(Records from a collection)
=== Section Start ===

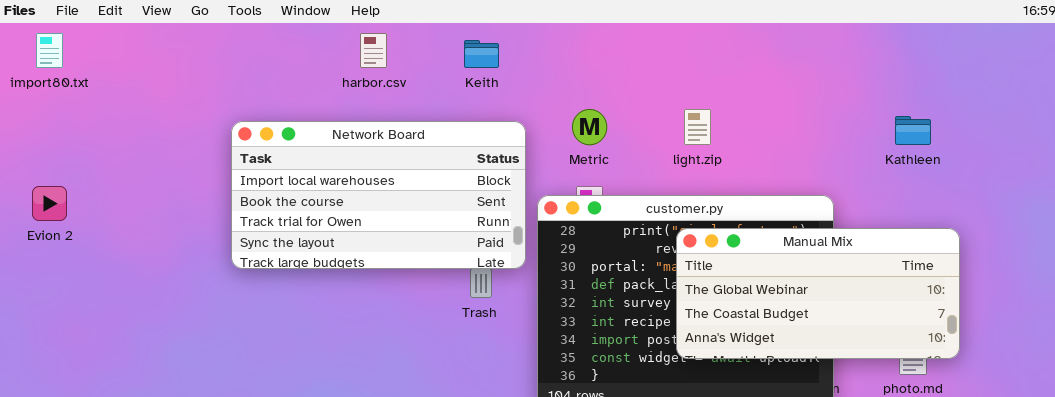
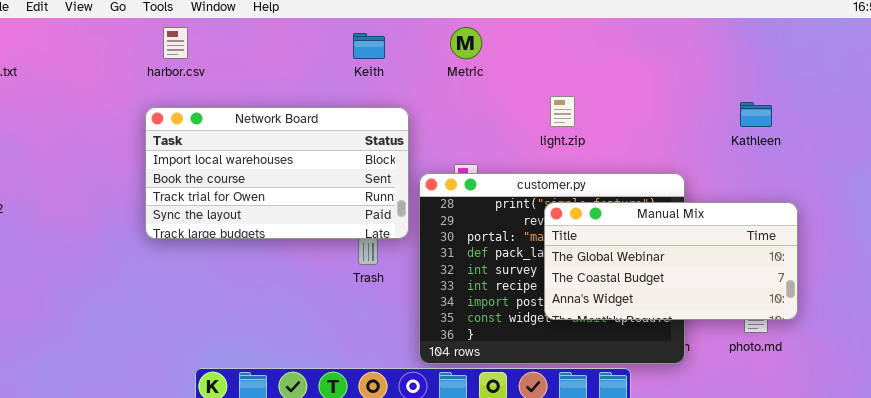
harbor.csv: [360,33,387,68] -> [163,27,188,59], moved
Metric: [572,109,607,145] -> [450,27,482,59], moved

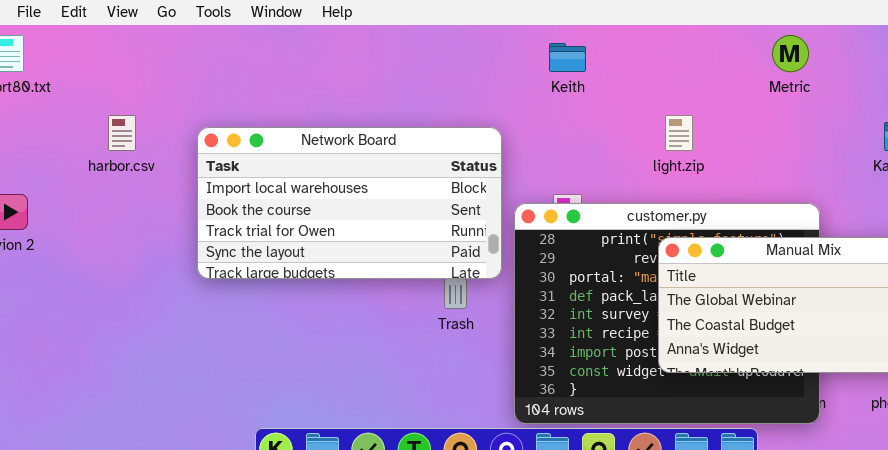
harbor.csv: [163,27,188,59] -> [108,115,136,151], moved
Metric: [450,27,482,59] -> [772,35,809,72], moved
Keith: [353,33,385,59] -> [549,43,586,72], moved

=== Section End ===

The lines to retype begin with the one containing "Metric: [572,109,607,145] ->" and end with the last line of the records. Reproduce them exactly and omit the pictures.

## TASK RESPONSE
Metric: [572,109,607,145] -> [450,27,482,59], moved

harbor.csv: [163,27,188,59] -> [108,115,136,151], moved
Metric: [450,27,482,59] -> [772,35,809,72], moved
Keith: [353,33,385,59] -> [549,43,586,72], moved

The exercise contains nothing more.